━━━━━ ENTRIES ━━━━━
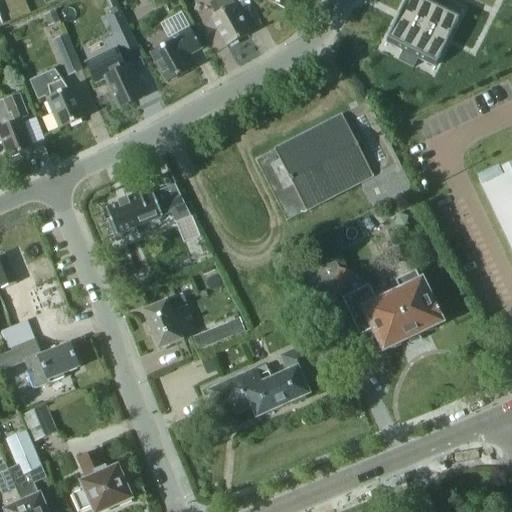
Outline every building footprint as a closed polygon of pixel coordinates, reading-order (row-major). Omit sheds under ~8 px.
[(235,4),(235,5),(232,0),(217,0),(210,4),(216,15),(211,18),(228,47),(231,45),(232,47),(238,43),(237,42),(252,33),(235,4)] [(267,0),(268,0),(268,1),(288,11),(293,0),(267,0)] [(407,0),(399,16),(387,41),(404,50),(411,54),(419,57),(436,66),(449,41),(461,16),(443,7),(436,4),(429,0),(428,0),(407,0)] [(43,16),(48,28),(61,22),(56,11),(43,16)] [(128,25),(112,32),(124,57),(140,50),(128,25)] [(152,54),(169,83),(192,70),(185,58),(202,48),(190,26),(162,42),(165,46),(152,54)] [(59,55),(73,49),(67,35),(53,41),(59,55)] [(117,49),(88,63),(97,82),(106,78),(107,79),(121,108),(143,98),(137,85),(139,84),(131,66),(126,69),(117,49)] [(406,64),(411,54),(404,50),(398,60),(406,64)] [(414,68),(419,57),(411,54),(406,64),(414,68)] [(56,70),(30,82),(39,101),(47,98),(54,116),(59,114),(64,127),(86,118),(73,87),(70,88),(69,89),(56,70)] [(19,94),(4,101),(0,102),(0,143),(0,144),(4,143),(10,158),(34,148),(22,119),(28,116),(19,94)] [(361,184),(400,165),(369,103),(256,160),(287,221),(361,184)] [(511,164),(480,180),(511,246),(511,164)] [(400,165),(361,184),(374,209),(411,190),(413,189),(400,165)] [(169,214),(186,208),(176,183),(160,189),(169,214)] [(119,204),(106,209),(120,242),(142,233),(139,227),(163,217),(154,193),(142,198),(141,195),(129,200),(128,197),(118,202),(119,204)] [(0,284),(2,290),(17,284),(5,255),(0,256),(0,284)] [(352,275),(339,271),(330,295),(343,299),(360,336),(374,330),(384,351),(388,349),(392,351),(400,347),(402,343),(425,332),(428,333),(436,330),(438,326),(443,324),(440,319),(443,318),(437,305),(434,306),(423,282),(421,283),(416,273),(397,282),(401,292),(378,304),(370,287),(352,275)] [(144,311),(160,350),(184,340),(172,311),(188,305),(183,295),(144,311)] [(193,337),(198,350),(233,336),(228,323),(193,337)] [(70,344),(42,355),(35,340),(12,349),(14,353),(0,358),(0,369),(1,373),(25,363),(36,390),(65,378),(63,374),(80,367),(70,344)] [(303,386),(316,380),(303,349),(284,357),(291,374),(274,382),(267,366),(256,371),(210,392),(215,405),(230,399),(236,413),(253,406),(257,416),(290,402),(292,406),(305,400),(303,396),(306,394),(303,386)] [(58,432),(46,405),(23,415),(34,442),(58,432)] [(41,494),(39,495),(29,471),(40,467),(25,431),(5,440),(16,467),(8,470),(26,511),(45,511),(44,508),(47,507),(41,494)] [(116,468),(106,472),(97,450),(76,459),(85,481),(82,482),(85,489),(72,494),(79,511),(92,506),(94,511),(97,511),(117,504),(118,505),(132,499),(126,486),(124,487),(116,468)] [(26,511),(8,470),(8,469),(0,472),(0,492),(4,502),(11,499),(14,506),(2,511),(26,511)]
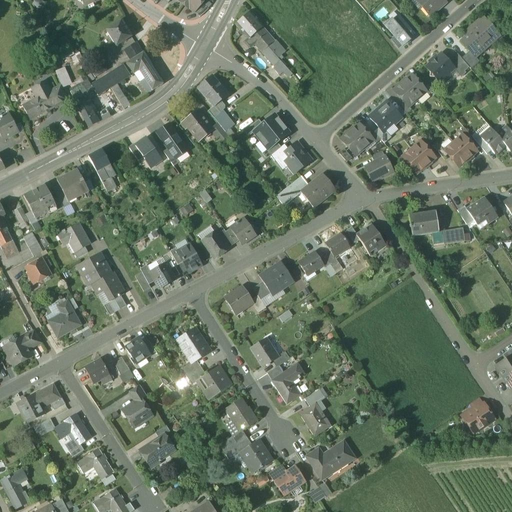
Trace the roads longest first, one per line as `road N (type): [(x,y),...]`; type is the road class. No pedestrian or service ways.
road 1 (secondary): [(209,43),(174,90),(0,189)]
road 2 (residential): [(315,141),(477,0)]
road 3 (residential): [(367,199),(189,293)]
road 4 (residential): [(367,199),(473,365)]
road 5 (residential): [(189,293),(294,452)]
road 6 (residential): [(58,362),(150,505)]
road 7 (residential): [(511,174),(367,199)]
road 8 (residential): [(209,43),(270,89),(315,141)]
━━━━━
WHAT IS REQUIRED: Render every line of the rows above as a numbered list, skipping any blank lines. Leave the pictures out of the answer.

EXPECTED OUTPUT:
1. Outline every building footprint as a closed polygon of pixel coordinates, reading-order (row-major). Omit sheds under ~8 px.
2. [(235,4),(235,5),(232,0),(217,0),(210,4),(216,15),(211,18),(228,47),(231,45),(232,47),(238,43),(237,42),(252,33),(235,4)] [(267,0),(268,0),(268,1),(288,11),(293,0),(267,0)] [(407,0),(399,16),(387,41),(404,50),(411,54),(419,57),(436,66),(449,41),(461,16),(443,7),(436,4),(429,0),(428,0),(407,0)] [(43,16),(48,28),(61,22),(56,11),(43,16)] [(128,25),(112,32),(124,57),(140,50),(128,25)] [(152,54),(169,83),(192,70),(185,58),(202,48),(190,26),(162,42),(165,46),(152,54)] [(59,55),(73,49),(67,35),(53,41),(59,55)] [(117,49),(88,63),(97,82),(106,78),(107,79),(121,108),(143,98),(137,85),(139,84),(131,66),(126,69),(117,49)] [(406,64),(411,54),(404,50),(398,60),(406,64)] [(414,68),(419,57),(411,54),(406,64),(414,68)] [(56,70),(30,82),(39,101),(47,98),(54,116),(59,114),(64,127),(86,118),(73,87),(70,88),(69,89),(56,70)] [(19,94),(4,101),(0,102),(0,143),(0,144),(4,143),(10,158),(34,148),(22,119),(28,116),(19,94)] [(361,184),(400,165),(369,103),(256,160),(287,221),(361,184)] [(511,164),(480,180),(511,246),(511,164)] [(400,165),(361,184),(374,209),(411,190),(413,189),(400,165)] [(169,214),(186,208),(176,183),(160,189),(169,214)] [(119,204),(106,209),(120,242),(142,233),(139,227),(163,217),(154,193),(142,198),(141,195),(129,200),(128,197),(118,202),(119,204)] [(0,284),(2,290),(17,284),(5,255),(0,256),(0,284)] [(352,275),(339,271),(330,295),(343,299),(360,336),(374,330),(384,351),(388,349),(392,351),(400,347),(402,343),(425,332),(428,333),(436,330),(438,326),(443,324),(440,319),(443,318),(437,305),(434,306),(423,282),(421,283),(416,273),(397,282),(401,292),(378,304),(370,287),(352,275)] [(144,311),(160,350),(184,340),(172,311),(188,305),(183,295),(144,311)] [(193,337),(198,350),(233,336),(228,323),(193,337)] [(70,344),(42,355),(35,340),(12,349),(14,353),(0,358),(0,369),(1,373),(25,363),(36,390),(65,378),(63,374),(80,367),(70,344)] [(303,386),(316,380),(303,349),(284,357),(291,374),(274,382),(267,366),(256,371),(210,392),(215,405),(230,399),(236,413),(253,406),(257,416),(290,402),(292,406),(305,400),(303,396),(306,394),(303,386)] [(58,432),(46,405),(23,415),(34,442),(58,432)] [(41,494),(39,495),(29,471),(40,467),(25,431),(5,440),(16,467),(8,470),(26,511),(45,511),(44,508),(47,507),(41,494)] [(116,468),(106,472),(97,450),(76,459),(85,481),(82,482),(85,489),(72,494),(79,511),(92,506),(94,511),(97,511),(117,504),(118,505),(132,499),(126,486),(124,487),(116,468)] [(26,511),(8,470),(8,469),(0,472),(0,492),(4,502),(11,499),(14,506),(2,511),(26,511)]
3. Trace the roads longest first, one per line as `road N (type): [(x,y),...]`; type is the road class. No pedestrian or service ways.
4. road 1 (secondary): [(209,43),(174,90),(0,189)]
5. road 2 (residential): [(315,141),(477,0)]
6. road 3 (residential): [(367,199),(189,293)]
7. road 4 (residential): [(367,199),(473,365)]
8. road 5 (residential): [(189,293),(294,452)]
9. road 6 (residential): [(58,362),(150,505)]
10. road 7 (residential): [(511,174),(367,199)]
11. road 8 (residential): [(209,43),(270,89),(315,141)]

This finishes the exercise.